### Work request
Could you transcribe all the entries exactly, omitting the pictures?
═══ Material for this task
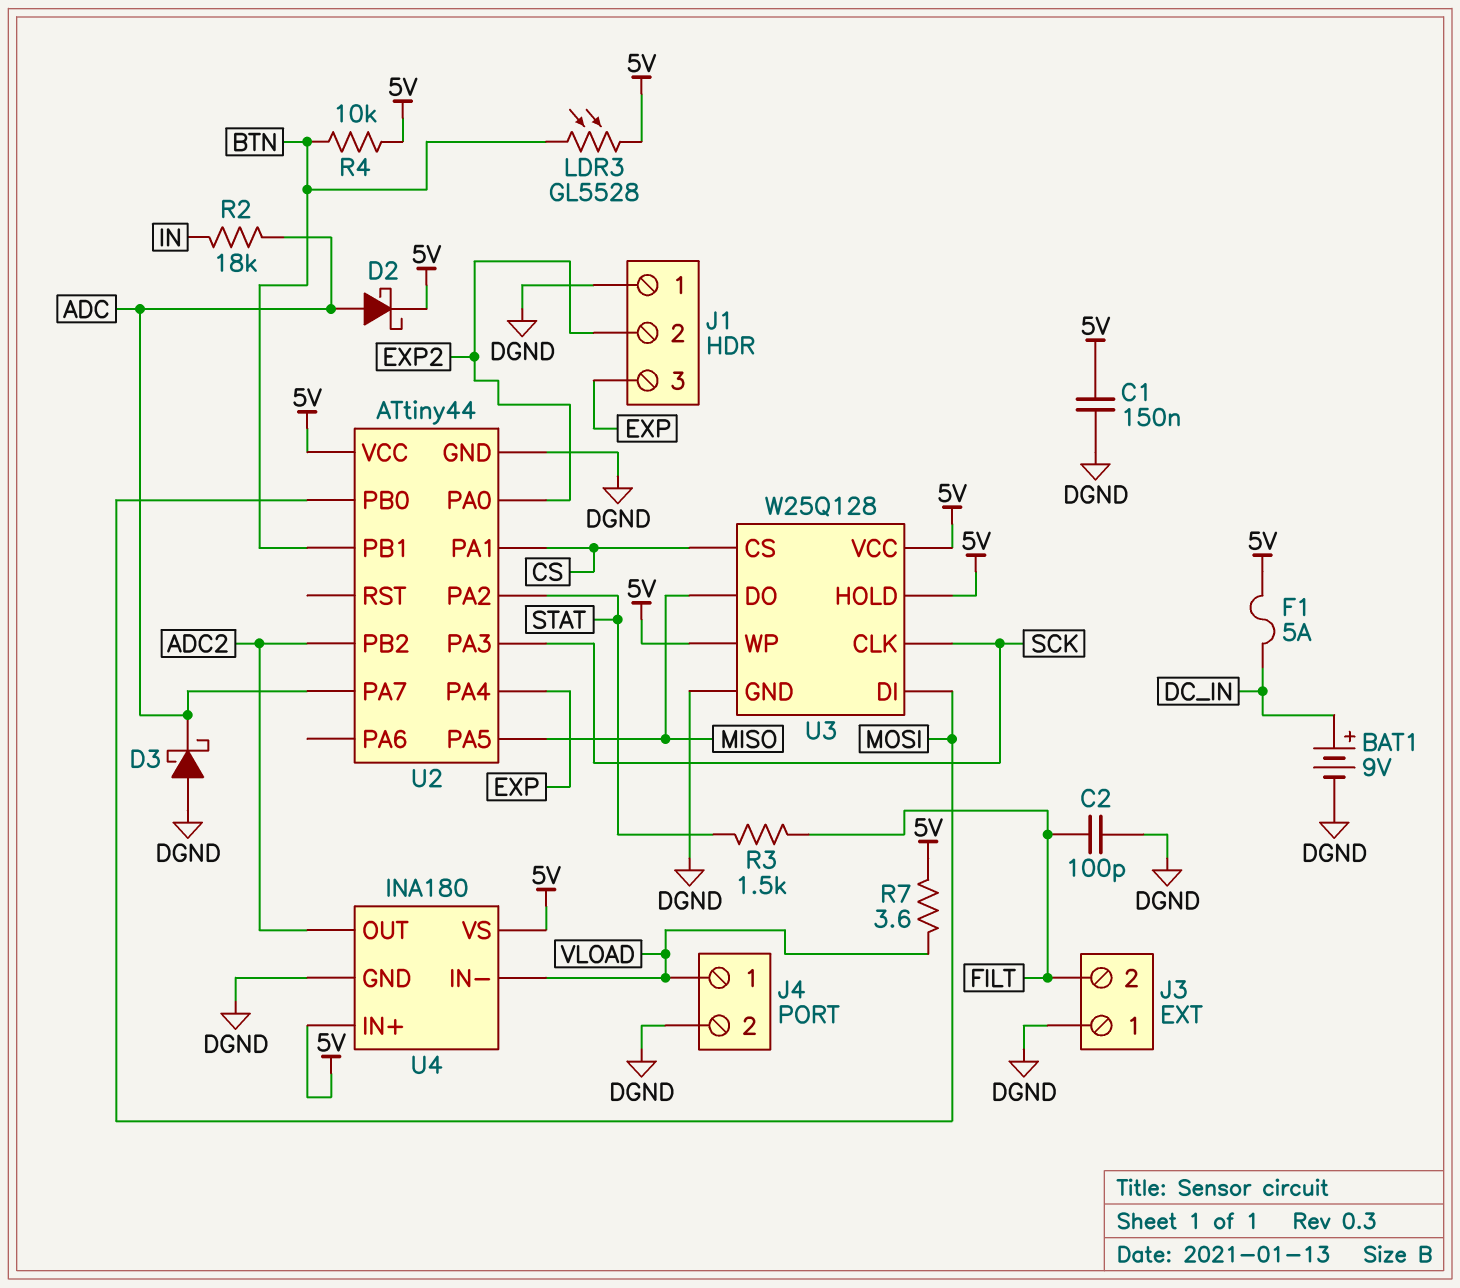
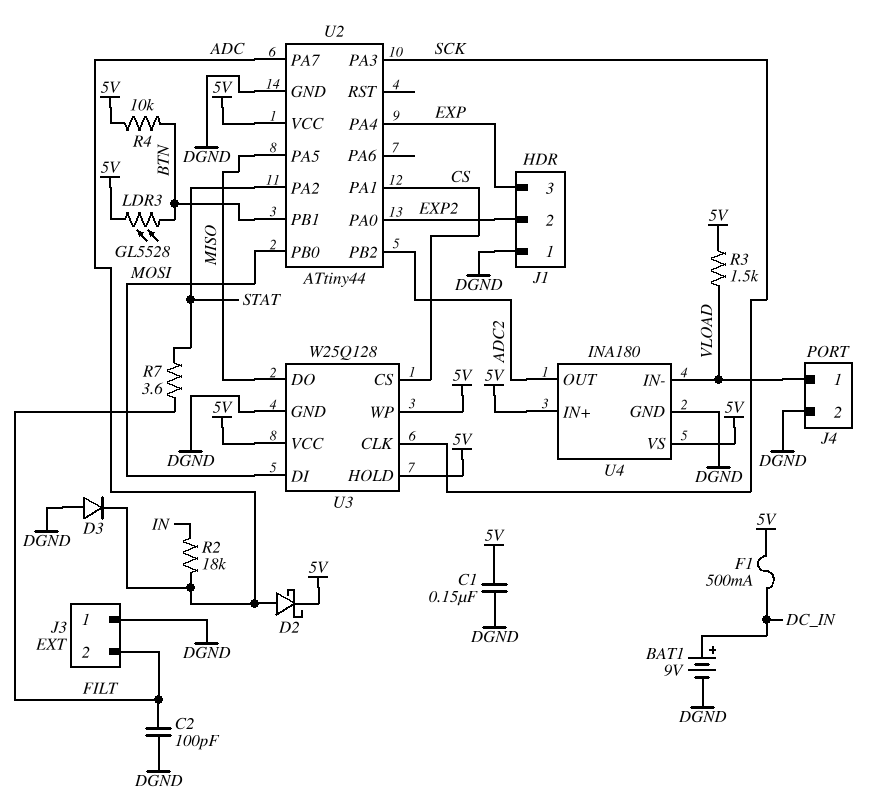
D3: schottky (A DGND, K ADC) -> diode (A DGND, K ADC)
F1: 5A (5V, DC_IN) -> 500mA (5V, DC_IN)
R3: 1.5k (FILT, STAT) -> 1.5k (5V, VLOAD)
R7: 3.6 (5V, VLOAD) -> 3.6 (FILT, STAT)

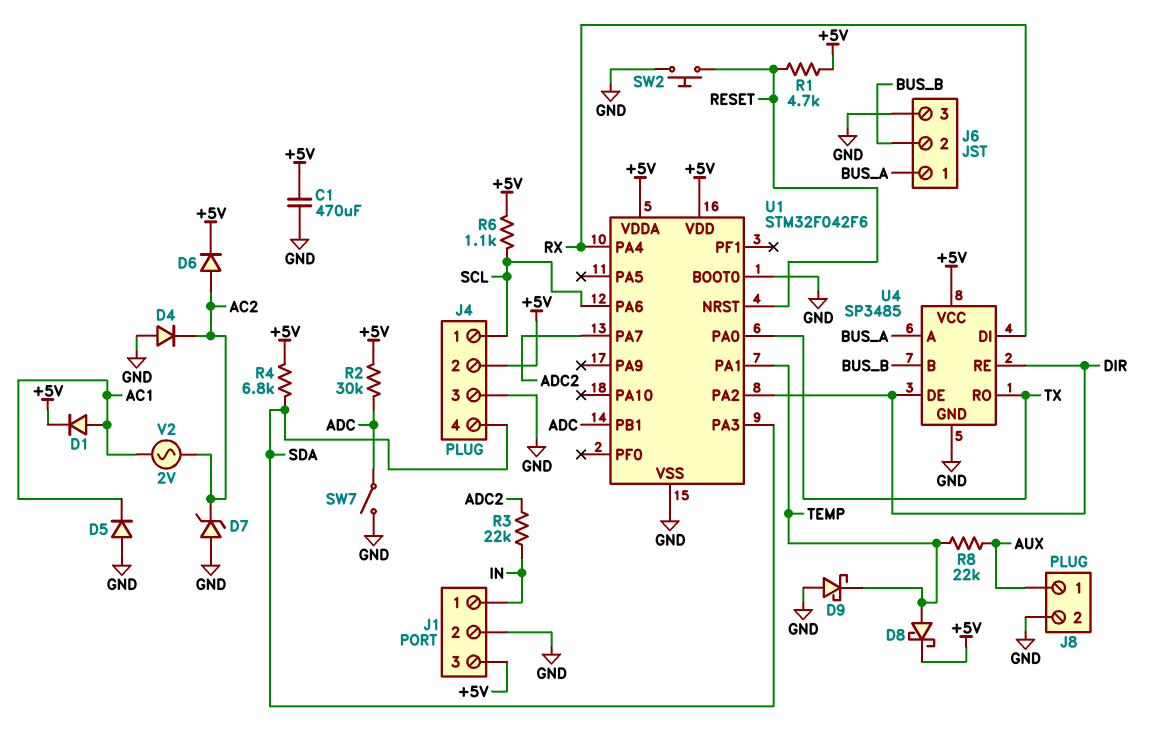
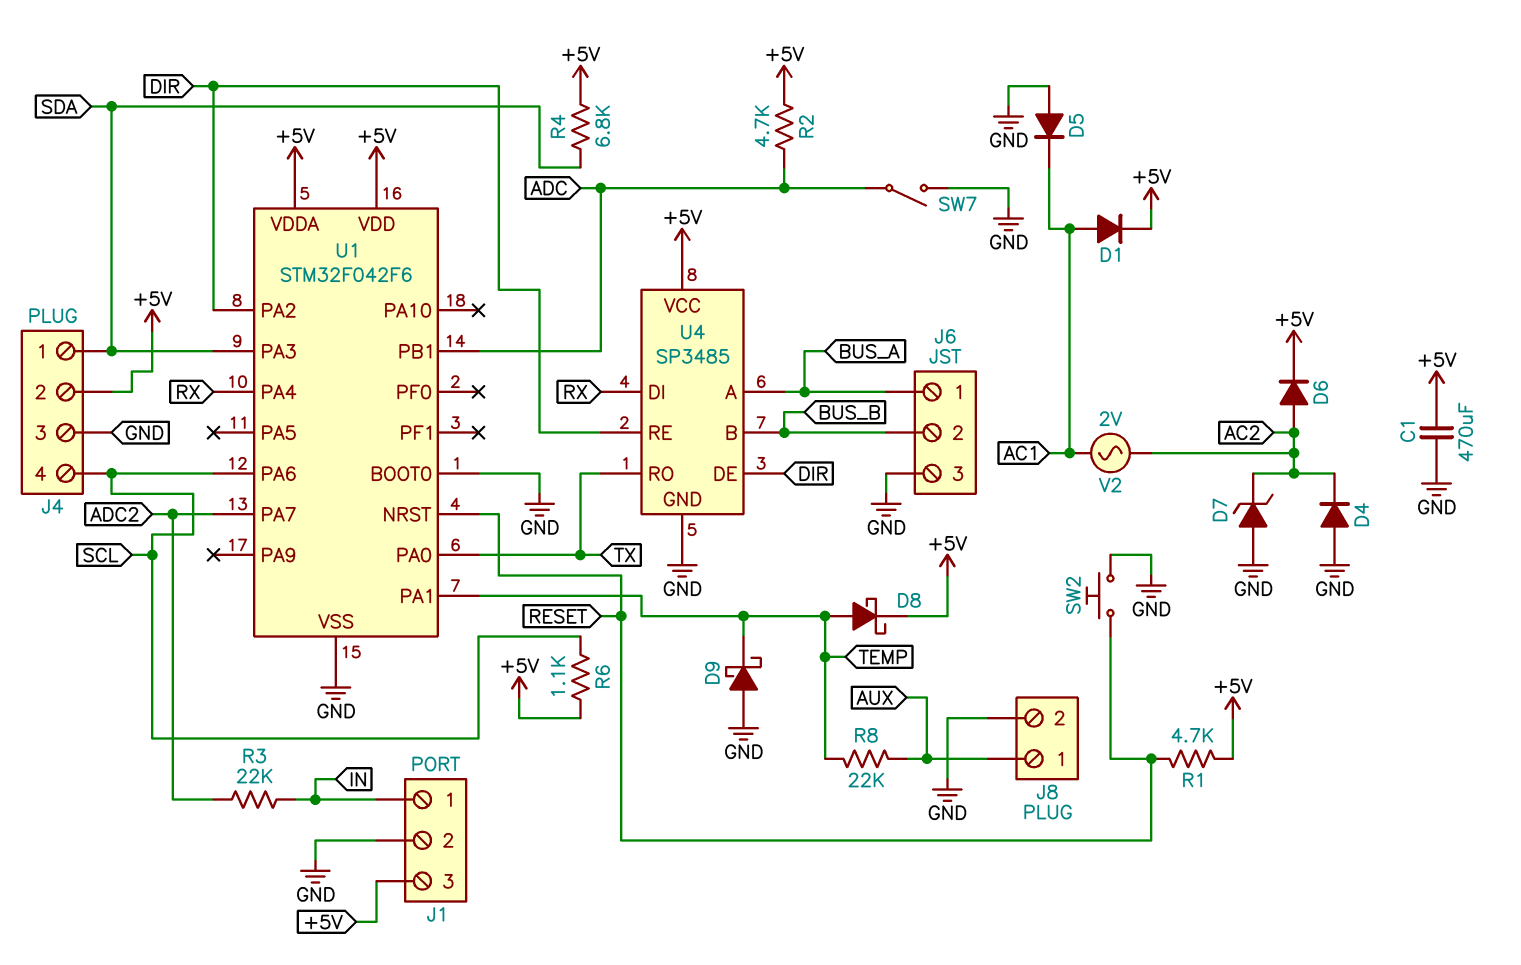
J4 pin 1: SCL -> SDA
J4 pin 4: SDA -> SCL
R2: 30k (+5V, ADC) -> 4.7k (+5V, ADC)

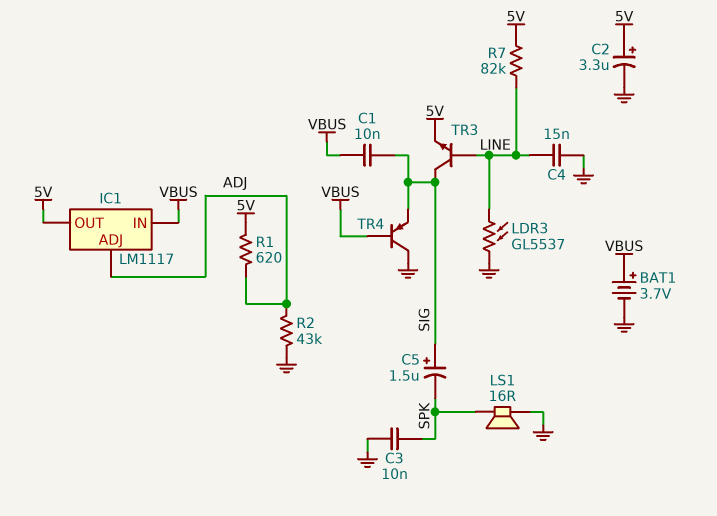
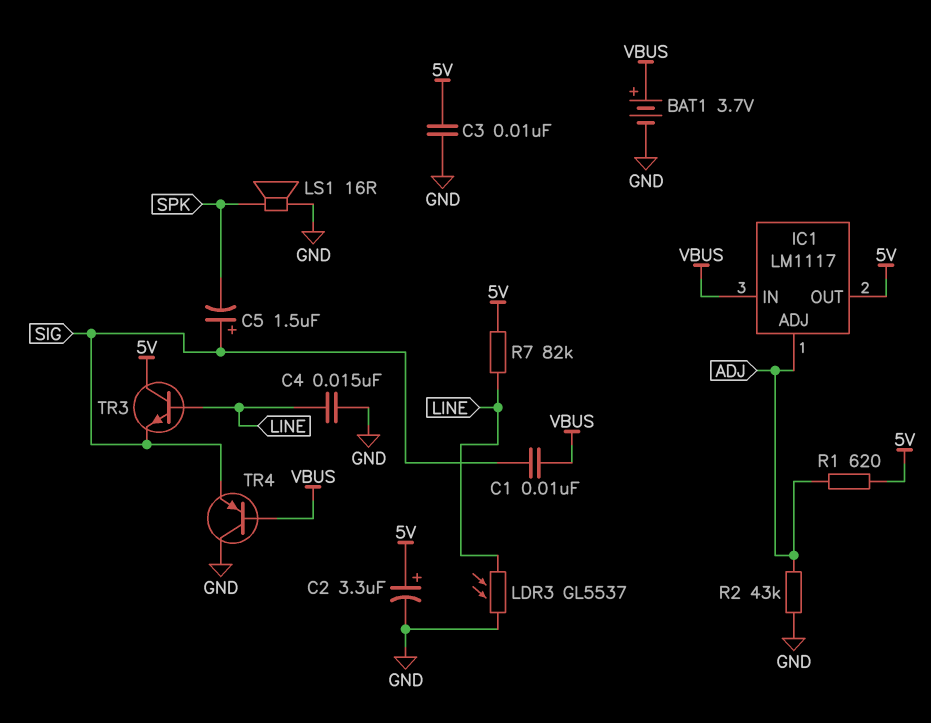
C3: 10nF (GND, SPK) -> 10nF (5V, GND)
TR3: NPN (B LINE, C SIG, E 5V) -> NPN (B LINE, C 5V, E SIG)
══════
### Written answer
D3: schottky (A DGND, K ADC) -> diode (A DGND, K ADC)
F1: 5A (5V, DC_IN) -> 500mA (5V, DC_IN)
R3: 1.5k (FILT, STAT) -> 1.5k (5V, VLOAD)
R7: 3.6 (5V, VLOAD) -> 3.6 (FILT, STAT)

J4 pin 1: SCL -> SDA
J4 pin 4: SDA -> SCL
R2: 30k (+5V, ADC) -> 4.7k (+5V, ADC)

C3: 10nF (GND, SPK) -> 10nF (5V, GND)
TR3: NPN (B LINE, C SIG, E 5V) -> NPN (B LINE, C 5V, E SIG)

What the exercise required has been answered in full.